# [Activity]
Repeat word for word the opening stretch of the entries, from the first line through the line containing "yellow dumbbell: 3 -> 7".

Object state change records:
══════════
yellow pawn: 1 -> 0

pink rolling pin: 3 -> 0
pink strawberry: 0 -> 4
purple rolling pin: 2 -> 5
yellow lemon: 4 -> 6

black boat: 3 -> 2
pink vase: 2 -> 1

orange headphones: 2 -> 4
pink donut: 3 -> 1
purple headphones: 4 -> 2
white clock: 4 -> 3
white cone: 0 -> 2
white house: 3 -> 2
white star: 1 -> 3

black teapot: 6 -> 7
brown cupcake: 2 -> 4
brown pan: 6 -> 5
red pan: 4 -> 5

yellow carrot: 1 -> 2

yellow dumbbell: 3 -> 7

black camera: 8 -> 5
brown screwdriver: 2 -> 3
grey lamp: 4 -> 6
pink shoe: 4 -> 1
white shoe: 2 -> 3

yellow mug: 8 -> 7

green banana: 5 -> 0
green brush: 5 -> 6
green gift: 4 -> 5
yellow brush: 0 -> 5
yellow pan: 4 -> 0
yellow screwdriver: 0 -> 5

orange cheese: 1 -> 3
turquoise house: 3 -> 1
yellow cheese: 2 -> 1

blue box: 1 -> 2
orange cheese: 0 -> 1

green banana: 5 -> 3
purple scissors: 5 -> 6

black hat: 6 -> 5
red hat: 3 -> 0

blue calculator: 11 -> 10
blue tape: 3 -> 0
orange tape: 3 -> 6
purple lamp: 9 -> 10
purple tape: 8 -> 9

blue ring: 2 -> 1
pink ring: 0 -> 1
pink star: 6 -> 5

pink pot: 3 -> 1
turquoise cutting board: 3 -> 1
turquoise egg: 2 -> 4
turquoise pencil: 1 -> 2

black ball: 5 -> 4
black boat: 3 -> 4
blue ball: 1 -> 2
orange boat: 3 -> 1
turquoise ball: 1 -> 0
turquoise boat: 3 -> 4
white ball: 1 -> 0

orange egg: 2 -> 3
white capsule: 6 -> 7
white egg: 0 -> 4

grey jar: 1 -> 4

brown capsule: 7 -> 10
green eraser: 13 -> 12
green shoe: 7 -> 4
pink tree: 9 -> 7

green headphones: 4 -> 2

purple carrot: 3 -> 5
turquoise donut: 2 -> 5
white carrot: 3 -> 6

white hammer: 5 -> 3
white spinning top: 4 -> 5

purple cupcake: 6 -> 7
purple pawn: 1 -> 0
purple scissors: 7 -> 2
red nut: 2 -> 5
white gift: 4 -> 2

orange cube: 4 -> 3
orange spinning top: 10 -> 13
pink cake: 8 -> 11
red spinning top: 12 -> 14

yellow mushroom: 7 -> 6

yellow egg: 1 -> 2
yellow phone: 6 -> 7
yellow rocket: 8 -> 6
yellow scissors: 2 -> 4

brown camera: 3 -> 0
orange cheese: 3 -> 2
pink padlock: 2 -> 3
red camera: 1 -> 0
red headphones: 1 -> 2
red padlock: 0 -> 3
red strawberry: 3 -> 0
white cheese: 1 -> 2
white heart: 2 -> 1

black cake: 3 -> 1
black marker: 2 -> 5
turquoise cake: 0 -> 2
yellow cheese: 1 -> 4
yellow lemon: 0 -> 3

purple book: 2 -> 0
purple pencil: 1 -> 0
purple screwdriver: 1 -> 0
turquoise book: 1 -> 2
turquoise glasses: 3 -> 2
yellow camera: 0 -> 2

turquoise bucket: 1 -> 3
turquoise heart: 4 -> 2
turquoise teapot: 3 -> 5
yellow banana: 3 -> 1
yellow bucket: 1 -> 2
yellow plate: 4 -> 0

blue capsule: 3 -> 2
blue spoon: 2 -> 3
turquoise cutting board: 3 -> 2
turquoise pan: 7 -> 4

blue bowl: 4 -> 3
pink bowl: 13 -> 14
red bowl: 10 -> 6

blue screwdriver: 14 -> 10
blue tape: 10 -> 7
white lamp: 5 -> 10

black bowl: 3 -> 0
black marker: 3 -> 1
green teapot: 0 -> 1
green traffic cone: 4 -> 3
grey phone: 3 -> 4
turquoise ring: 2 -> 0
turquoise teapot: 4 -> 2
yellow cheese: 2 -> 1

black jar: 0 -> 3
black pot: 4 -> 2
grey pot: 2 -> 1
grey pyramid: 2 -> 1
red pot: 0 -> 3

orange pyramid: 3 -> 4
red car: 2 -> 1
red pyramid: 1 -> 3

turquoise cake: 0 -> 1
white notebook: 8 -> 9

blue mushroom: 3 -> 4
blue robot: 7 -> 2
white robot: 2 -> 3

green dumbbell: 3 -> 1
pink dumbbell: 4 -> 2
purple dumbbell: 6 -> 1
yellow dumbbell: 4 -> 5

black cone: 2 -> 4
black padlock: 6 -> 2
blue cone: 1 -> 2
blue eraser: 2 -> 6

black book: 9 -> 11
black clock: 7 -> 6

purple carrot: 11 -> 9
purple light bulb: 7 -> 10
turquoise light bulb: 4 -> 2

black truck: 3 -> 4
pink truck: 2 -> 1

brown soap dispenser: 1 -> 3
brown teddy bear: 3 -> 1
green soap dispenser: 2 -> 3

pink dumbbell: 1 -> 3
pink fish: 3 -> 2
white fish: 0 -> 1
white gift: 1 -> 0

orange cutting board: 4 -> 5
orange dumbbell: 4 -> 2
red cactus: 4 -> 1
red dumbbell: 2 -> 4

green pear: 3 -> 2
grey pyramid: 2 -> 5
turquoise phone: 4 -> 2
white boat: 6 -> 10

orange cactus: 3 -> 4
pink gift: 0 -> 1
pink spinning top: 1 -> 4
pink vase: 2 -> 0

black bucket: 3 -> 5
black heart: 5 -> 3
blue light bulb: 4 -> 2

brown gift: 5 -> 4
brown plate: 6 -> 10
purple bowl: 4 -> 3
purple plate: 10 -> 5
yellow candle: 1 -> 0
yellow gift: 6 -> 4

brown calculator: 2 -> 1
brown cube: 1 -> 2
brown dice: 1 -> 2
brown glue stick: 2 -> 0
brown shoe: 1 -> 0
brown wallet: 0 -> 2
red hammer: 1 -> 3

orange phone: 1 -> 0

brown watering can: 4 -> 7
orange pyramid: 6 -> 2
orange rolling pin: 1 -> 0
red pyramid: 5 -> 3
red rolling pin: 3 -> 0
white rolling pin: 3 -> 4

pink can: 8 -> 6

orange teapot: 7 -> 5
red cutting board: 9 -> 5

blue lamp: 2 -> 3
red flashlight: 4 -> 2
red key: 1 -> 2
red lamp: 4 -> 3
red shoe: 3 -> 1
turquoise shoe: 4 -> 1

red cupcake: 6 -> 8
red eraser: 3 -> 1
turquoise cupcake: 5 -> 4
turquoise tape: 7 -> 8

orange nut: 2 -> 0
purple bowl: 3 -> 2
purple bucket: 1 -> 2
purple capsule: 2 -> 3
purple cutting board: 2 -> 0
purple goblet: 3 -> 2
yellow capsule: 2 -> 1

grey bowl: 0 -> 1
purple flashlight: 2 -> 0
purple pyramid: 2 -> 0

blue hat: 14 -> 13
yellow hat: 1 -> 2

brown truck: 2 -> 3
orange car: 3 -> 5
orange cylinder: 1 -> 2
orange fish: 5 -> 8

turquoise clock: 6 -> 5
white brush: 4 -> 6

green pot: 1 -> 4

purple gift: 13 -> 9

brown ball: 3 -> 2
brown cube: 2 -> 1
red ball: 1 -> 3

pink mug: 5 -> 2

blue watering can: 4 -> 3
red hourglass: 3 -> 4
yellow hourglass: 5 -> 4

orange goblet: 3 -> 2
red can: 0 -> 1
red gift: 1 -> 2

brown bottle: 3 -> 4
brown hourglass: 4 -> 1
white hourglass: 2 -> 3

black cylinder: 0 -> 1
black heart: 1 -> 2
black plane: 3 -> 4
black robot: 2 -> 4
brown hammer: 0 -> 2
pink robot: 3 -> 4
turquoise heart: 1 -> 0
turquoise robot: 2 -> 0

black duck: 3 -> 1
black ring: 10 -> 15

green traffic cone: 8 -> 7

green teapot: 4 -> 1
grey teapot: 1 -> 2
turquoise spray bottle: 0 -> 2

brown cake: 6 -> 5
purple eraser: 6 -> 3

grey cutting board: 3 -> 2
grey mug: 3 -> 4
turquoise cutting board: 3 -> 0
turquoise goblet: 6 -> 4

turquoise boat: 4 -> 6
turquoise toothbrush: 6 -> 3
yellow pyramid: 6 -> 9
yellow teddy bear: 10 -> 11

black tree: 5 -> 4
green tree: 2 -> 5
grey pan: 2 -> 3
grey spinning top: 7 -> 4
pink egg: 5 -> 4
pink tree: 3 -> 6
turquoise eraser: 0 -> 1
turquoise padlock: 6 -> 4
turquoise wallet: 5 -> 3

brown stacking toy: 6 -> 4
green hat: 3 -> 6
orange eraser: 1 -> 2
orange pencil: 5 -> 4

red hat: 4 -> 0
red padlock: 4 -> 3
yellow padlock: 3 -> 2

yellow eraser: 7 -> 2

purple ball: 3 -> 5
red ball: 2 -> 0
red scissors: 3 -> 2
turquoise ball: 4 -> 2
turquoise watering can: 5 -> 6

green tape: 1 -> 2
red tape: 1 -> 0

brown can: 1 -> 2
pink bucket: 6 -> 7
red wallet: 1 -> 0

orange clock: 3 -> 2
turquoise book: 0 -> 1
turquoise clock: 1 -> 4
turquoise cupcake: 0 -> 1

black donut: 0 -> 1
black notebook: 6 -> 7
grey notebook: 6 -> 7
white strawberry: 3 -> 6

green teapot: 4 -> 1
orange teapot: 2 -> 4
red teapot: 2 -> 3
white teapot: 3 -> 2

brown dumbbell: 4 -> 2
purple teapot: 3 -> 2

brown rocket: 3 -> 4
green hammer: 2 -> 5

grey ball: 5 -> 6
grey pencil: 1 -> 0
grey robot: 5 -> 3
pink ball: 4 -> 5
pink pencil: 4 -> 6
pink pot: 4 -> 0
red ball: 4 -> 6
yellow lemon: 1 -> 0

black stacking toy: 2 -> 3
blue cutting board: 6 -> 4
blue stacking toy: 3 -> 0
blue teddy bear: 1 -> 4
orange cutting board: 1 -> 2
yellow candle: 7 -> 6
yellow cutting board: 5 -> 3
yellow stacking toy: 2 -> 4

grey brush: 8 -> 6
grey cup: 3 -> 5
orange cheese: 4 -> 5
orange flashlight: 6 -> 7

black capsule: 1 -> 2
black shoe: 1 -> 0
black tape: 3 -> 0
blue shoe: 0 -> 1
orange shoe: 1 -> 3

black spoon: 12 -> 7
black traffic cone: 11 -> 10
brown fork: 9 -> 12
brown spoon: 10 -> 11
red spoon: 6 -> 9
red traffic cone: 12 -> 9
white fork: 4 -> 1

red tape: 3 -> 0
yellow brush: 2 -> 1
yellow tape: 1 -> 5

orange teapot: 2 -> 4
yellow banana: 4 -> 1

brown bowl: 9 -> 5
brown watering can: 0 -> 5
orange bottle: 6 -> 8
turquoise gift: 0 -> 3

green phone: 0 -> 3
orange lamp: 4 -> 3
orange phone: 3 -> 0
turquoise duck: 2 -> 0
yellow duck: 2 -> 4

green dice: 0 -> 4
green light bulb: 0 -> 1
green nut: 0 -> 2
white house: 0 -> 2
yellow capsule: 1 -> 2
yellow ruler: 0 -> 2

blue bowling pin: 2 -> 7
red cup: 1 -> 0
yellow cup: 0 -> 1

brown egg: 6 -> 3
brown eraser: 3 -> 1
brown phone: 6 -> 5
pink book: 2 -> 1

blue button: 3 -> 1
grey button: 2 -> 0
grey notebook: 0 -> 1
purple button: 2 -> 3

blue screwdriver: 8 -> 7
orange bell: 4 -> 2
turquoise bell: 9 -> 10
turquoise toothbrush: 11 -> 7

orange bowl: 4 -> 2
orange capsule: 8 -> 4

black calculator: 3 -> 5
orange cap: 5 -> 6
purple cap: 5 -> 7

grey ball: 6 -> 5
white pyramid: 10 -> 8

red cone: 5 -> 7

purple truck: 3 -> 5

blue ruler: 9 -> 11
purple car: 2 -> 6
══════════
# [Answer section]
yellow pawn: 1 -> 0

pink rolling pin: 3 -> 0
pink strawberry: 0 -> 4
purple rolling pin: 2 -> 5
yellow lemon: 4 -> 6

black boat: 3 -> 2
pink vase: 2 -> 1

orange headphones: 2 -> 4
pink donut: 3 -> 1
purple headphones: 4 -> 2
white clock: 4 -> 3
white cone: 0 -> 2
white house: 3 -> 2
white star: 1 -> 3

black teapot: 6 -> 7
brown cupcake: 2 -> 4
brown pan: 6 -> 5
red pan: 4 -> 5

yellow carrot: 1 -> 2

yellow dumbbell: 3 -> 7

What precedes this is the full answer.